-- Goal of the exercise --
Copy the lines below verbatim, but only from the line containing "Point out carcinoma. (SVG masks)" through the end of the data.

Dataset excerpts
---+---

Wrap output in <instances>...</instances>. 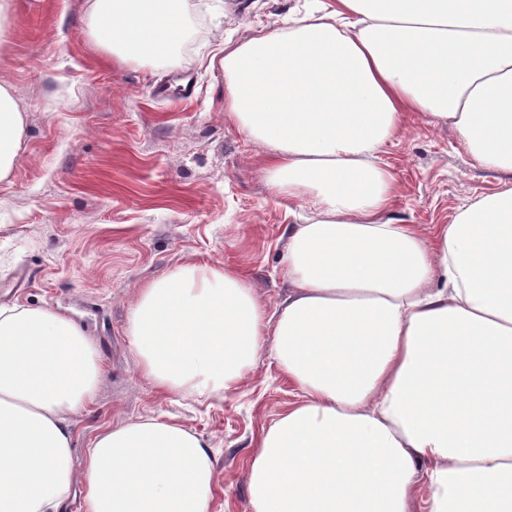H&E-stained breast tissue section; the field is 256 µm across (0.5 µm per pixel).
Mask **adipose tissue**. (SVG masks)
Returning <instances> with one entry per match:
<instances>
[{"instance_id": "ef3b65f1", "label": "adipose tissue", "mask_w": 512, "mask_h": 512, "mask_svg": "<svg viewBox=\"0 0 512 512\" xmlns=\"http://www.w3.org/2000/svg\"><path fill=\"white\" fill-rule=\"evenodd\" d=\"M225 49L224 109L269 143L267 185L314 213L288 234V295L267 312L236 270L180 265L143 284L129 319L163 393L234 391L270 350L300 398L259 434L251 512H512V188L434 238L388 212L377 162L419 112L477 164L512 172V0H336ZM122 63L168 56L177 0H88ZM25 138L0 81V181ZM103 369L89 336L46 308L0 309V512H209L206 443L143 419L99 434L76 473V414Z\"/></svg>"}]
</instances>
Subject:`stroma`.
Segmentation results:
<instances>
[{
	"instance_id": "stroma-1",
	"label": "stroma",
	"mask_w": 512,
	"mask_h": 512,
	"mask_svg": "<svg viewBox=\"0 0 512 512\" xmlns=\"http://www.w3.org/2000/svg\"><path fill=\"white\" fill-rule=\"evenodd\" d=\"M304 0H179L182 37L170 62L124 64L92 38L87 0H16L0 81L11 85L26 139L0 182V287L19 271L27 288L12 301L76 321L105 374L75 426L74 466L108 428L173 419L208 445L210 512H249L246 473L253 440L296 401L297 388L270 353L233 392L166 395L141 373L128 335L138 288L183 261L238 270L268 310L288 293V228L306 201L266 187V144L247 139L224 112L222 43L286 30ZM175 74L195 84L191 100L157 98ZM395 178L391 212L424 232L512 182L477 165L450 125L411 112L382 148Z\"/></svg>"
}]
</instances>
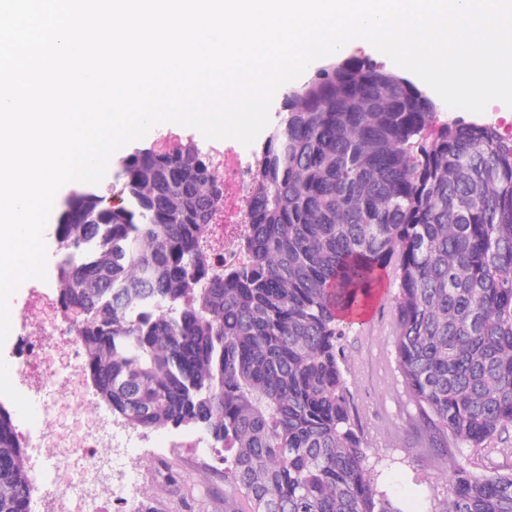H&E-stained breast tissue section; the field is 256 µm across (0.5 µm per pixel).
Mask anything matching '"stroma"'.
<instances>
[{
    "instance_id": "obj_1",
    "label": "stroma",
    "mask_w": 512,
    "mask_h": 512,
    "mask_svg": "<svg viewBox=\"0 0 512 512\" xmlns=\"http://www.w3.org/2000/svg\"><path fill=\"white\" fill-rule=\"evenodd\" d=\"M164 134L176 140H191L206 149L207 139L196 129L177 123L150 130L143 138L131 141L114 152L103 179L89 185V192L106 199L121 196L123 182L118 176L121 161L139 149L153 148ZM45 279L34 278L17 289L10 303L9 335L0 346V403L10 411L20 437L40 425L38 404L41 393L35 387H22L8 371L15 361L19 337L33 332L26 319L35 296L57 298L59 284L56 266L63 254L57 248L53 226H46ZM395 276L387 274L379 293L358 323L350 326L342 340L345 376L353 399V421L358 435L370 450L372 459L385 462L379 478L380 487L404 509L427 512L430 504L441 503L451 477L452 461H465L475 474L482 475L512 465L507 447L512 435L504 434L497 449L449 448L441 452L431 448L420 410L409 396L398 371L395 356L396 325L393 311ZM26 389L31 405L19 409L15 395ZM197 437L194 428L149 431L134 454L142 474L139 486L120 501L105 494L97 502L98 512H126L129 502L139 503L145 512H224L223 448H209L203 459H195L186 447Z\"/></svg>"
}]
</instances>
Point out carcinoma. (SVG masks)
<instances>
[{
	"label": "carcinoma",
	"mask_w": 512,
	"mask_h": 512,
	"mask_svg": "<svg viewBox=\"0 0 512 512\" xmlns=\"http://www.w3.org/2000/svg\"><path fill=\"white\" fill-rule=\"evenodd\" d=\"M366 58L285 95L250 169L243 266L204 238L221 198L194 144L123 164L125 198L56 216L58 303L83 310L85 374L129 424L224 448L249 512H405L380 490L344 375L345 328L395 273L396 359L439 446L512 429V138ZM27 452L0 404V512H31ZM512 512V471L452 466L443 506Z\"/></svg>",
	"instance_id": "obj_1"
}]
</instances>
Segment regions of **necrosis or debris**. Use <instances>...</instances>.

---+---

-- Exercise solution --
Point out carcinoma. (SVG masks)
<instances>
[{
	"label": "carcinoma",
	"mask_w": 512,
	"mask_h": 512,
	"mask_svg": "<svg viewBox=\"0 0 512 512\" xmlns=\"http://www.w3.org/2000/svg\"><path fill=\"white\" fill-rule=\"evenodd\" d=\"M366 58L285 95L250 169L243 266L204 238L221 198L194 144L123 164L125 198L56 216L58 303L83 310L85 374L129 424L224 448L249 512H405L380 490L344 375L345 328L395 273L396 359L439 446L512 429V138ZM27 452L0 404V512H31ZM512 512V471L452 466L443 506Z\"/></svg>",
	"instance_id": "obj_1"
}]
</instances>
Segment regions of **necrosis or debris**. Use <instances>...</instances>.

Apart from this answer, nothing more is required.